Spatial reasoning data:
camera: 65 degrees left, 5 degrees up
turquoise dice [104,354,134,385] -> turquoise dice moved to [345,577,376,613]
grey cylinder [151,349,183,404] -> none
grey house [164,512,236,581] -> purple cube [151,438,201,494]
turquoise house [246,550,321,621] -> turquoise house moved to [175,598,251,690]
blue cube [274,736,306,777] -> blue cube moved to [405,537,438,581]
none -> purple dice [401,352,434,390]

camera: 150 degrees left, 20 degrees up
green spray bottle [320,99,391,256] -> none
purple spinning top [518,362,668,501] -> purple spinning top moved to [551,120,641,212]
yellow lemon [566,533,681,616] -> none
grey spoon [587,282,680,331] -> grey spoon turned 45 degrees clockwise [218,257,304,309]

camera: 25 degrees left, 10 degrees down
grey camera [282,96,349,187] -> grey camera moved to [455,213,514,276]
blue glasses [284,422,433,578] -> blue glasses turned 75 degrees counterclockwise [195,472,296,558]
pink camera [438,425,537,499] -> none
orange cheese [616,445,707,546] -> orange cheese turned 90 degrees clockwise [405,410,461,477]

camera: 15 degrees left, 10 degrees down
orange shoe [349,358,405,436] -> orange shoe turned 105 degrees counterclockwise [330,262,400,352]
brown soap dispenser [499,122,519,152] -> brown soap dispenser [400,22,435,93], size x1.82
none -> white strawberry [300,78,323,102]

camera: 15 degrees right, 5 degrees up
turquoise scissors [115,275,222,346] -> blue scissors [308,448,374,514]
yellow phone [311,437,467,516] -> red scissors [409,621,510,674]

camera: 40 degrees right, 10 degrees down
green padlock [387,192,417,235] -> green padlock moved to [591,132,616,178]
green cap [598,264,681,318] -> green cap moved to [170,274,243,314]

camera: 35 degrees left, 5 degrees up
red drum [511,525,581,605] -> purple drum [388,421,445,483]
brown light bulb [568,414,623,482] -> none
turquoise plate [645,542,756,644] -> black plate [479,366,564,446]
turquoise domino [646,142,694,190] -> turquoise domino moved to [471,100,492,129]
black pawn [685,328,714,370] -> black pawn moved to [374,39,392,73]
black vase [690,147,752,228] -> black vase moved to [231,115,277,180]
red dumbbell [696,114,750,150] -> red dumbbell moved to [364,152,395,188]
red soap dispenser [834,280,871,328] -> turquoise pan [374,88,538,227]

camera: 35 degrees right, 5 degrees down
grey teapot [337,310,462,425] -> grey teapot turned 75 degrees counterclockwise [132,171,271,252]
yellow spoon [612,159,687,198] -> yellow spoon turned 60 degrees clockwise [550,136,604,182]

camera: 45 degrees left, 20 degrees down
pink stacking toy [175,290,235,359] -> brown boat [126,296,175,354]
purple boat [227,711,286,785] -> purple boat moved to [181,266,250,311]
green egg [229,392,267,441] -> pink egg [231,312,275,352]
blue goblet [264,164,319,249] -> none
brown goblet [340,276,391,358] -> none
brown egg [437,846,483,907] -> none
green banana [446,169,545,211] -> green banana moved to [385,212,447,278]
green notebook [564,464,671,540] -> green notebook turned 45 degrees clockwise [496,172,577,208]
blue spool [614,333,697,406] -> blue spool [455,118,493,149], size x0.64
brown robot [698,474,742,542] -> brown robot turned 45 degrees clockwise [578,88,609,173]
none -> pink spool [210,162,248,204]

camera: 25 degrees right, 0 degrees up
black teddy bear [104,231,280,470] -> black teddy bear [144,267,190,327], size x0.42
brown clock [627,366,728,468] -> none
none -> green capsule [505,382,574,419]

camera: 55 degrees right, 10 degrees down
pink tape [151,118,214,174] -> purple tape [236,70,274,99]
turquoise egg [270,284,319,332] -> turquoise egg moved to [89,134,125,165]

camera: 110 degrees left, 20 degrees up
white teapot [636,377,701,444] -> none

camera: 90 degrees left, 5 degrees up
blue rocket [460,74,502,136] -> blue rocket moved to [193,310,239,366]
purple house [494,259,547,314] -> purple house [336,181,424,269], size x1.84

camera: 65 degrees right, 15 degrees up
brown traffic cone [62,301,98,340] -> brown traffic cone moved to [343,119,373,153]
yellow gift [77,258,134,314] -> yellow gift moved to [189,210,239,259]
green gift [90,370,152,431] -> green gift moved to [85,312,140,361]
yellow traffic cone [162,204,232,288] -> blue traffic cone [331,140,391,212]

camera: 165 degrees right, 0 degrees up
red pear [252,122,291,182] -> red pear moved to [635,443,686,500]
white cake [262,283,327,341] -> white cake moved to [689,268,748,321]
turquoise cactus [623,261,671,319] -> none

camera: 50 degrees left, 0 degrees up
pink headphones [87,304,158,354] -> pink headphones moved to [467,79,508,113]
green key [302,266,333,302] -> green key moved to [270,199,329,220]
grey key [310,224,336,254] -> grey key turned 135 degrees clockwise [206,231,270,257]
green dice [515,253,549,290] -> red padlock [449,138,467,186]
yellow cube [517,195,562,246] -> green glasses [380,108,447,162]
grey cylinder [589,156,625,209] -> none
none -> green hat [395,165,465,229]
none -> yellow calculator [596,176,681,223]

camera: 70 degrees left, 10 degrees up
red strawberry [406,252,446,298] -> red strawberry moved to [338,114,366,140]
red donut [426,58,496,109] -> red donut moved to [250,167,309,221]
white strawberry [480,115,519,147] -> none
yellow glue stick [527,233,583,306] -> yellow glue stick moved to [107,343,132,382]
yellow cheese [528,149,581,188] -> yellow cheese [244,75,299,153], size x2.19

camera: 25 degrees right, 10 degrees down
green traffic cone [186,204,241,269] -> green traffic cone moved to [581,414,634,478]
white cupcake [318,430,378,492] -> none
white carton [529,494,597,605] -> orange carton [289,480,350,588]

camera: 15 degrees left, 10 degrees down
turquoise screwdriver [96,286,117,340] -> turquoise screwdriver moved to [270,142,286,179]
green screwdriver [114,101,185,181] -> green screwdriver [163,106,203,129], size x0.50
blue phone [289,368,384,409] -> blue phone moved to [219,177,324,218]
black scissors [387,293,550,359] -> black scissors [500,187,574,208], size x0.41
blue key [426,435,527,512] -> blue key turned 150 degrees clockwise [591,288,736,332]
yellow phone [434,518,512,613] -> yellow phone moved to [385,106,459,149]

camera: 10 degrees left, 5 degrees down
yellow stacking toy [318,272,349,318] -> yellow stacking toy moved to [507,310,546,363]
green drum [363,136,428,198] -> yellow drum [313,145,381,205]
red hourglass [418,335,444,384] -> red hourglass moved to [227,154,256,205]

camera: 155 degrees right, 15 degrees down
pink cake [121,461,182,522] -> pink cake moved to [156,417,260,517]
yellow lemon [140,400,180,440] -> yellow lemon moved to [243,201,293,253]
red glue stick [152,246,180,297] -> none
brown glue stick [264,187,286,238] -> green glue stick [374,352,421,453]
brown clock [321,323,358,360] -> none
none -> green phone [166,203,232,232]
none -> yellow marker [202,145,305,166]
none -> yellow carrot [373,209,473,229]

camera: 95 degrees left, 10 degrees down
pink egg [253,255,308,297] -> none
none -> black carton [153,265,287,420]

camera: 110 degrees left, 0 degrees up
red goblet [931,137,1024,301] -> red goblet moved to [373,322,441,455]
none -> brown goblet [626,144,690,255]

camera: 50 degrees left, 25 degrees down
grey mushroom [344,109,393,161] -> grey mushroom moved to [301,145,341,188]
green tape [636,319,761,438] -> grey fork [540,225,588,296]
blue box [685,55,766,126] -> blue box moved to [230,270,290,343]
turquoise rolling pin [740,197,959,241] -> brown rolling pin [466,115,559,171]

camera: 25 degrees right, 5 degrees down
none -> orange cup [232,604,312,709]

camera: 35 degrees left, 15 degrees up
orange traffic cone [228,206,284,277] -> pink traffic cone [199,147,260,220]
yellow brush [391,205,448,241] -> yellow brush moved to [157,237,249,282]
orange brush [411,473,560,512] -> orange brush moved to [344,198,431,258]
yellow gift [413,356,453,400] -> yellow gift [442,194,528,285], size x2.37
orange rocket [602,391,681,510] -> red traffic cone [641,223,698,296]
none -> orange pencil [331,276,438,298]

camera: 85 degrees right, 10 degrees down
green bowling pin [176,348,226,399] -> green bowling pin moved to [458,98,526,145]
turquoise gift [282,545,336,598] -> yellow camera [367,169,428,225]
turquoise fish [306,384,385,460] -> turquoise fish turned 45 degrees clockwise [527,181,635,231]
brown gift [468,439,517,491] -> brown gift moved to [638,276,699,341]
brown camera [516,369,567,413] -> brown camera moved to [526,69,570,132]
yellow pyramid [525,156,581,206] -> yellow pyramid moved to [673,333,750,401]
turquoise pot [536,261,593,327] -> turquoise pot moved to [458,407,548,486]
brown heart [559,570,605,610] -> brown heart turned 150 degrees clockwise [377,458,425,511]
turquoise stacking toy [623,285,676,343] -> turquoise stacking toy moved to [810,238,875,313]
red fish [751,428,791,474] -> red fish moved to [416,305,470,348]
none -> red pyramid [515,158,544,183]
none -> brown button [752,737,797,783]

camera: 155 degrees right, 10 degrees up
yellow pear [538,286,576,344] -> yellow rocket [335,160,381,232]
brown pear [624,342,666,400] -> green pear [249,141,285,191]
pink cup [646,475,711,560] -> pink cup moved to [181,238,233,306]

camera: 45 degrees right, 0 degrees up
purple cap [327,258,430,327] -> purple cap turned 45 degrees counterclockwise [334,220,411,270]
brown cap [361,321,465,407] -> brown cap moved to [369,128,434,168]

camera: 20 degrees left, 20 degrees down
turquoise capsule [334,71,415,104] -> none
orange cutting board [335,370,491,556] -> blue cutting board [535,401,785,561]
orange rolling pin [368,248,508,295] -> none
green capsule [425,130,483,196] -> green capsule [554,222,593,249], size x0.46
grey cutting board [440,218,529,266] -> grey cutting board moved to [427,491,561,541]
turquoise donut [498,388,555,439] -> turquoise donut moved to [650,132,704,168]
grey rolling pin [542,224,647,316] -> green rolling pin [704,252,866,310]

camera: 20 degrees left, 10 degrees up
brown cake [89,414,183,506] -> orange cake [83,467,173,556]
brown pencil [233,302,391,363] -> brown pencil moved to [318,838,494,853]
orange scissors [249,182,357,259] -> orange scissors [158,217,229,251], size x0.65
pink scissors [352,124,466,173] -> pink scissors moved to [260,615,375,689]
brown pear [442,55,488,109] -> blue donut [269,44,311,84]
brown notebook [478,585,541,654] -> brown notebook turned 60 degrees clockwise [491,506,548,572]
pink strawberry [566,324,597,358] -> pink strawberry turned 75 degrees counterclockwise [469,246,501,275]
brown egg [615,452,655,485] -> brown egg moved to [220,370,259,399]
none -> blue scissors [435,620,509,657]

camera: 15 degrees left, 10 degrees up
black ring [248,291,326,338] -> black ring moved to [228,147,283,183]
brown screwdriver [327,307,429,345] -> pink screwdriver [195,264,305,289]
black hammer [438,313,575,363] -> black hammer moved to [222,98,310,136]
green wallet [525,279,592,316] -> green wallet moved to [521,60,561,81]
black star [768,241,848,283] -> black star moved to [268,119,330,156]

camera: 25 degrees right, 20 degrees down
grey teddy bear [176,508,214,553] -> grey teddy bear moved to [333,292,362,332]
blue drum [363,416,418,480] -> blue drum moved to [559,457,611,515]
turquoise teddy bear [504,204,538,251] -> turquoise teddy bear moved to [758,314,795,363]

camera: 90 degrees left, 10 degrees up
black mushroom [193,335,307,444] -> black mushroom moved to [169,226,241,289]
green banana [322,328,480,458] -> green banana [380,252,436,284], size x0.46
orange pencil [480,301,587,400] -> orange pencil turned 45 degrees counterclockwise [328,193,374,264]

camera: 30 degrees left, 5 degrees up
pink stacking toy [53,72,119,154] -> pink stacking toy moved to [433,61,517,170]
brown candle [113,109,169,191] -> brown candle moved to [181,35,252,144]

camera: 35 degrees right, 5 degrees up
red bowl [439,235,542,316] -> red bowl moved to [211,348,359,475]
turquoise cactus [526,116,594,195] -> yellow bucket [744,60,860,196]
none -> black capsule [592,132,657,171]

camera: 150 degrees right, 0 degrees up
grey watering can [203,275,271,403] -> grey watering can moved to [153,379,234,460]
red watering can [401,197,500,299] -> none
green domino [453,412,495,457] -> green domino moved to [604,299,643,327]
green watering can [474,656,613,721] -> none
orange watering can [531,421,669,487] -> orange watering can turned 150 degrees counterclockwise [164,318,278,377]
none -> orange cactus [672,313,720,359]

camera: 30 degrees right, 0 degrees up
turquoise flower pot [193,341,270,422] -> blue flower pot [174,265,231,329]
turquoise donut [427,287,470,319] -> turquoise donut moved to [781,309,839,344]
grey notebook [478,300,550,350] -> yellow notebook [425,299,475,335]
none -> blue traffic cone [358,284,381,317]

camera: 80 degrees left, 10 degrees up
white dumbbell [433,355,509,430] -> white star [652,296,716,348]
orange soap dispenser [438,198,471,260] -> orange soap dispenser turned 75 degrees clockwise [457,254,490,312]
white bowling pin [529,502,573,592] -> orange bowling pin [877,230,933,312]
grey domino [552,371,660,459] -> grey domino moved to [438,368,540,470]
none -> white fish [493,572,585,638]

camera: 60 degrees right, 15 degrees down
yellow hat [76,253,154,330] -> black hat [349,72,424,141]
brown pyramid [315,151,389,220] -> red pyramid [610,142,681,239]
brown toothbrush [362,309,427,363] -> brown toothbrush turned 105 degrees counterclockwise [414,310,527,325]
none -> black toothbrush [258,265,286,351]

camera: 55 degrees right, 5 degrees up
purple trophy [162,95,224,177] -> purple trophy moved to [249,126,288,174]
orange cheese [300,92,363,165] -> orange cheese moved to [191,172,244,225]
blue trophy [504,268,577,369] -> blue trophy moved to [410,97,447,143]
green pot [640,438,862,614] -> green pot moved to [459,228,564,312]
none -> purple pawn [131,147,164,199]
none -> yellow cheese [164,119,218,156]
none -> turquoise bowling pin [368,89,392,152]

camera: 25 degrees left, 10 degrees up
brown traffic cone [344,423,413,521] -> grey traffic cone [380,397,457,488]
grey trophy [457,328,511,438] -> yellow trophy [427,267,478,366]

§ Exercise description:
Every line above with the word "white" belongs in the answer, copied as written.

§ Your response:
none -> white strawberry [300,78,323,102]
white teapot [636,377,701,444] -> none
white cake [262,283,327,341] -> white cake moved to [689,268,748,321]
white strawberry [480,115,519,147] -> none
white cupcake [318,430,378,492] -> none
white carton [529,494,597,605] -> orange carton [289,480,350,588]
white dumbbell [433,355,509,430] -> white star [652,296,716,348]
white bowling pin [529,502,573,592] -> orange bowling pin [877,230,933,312]
none -> white fish [493,572,585,638]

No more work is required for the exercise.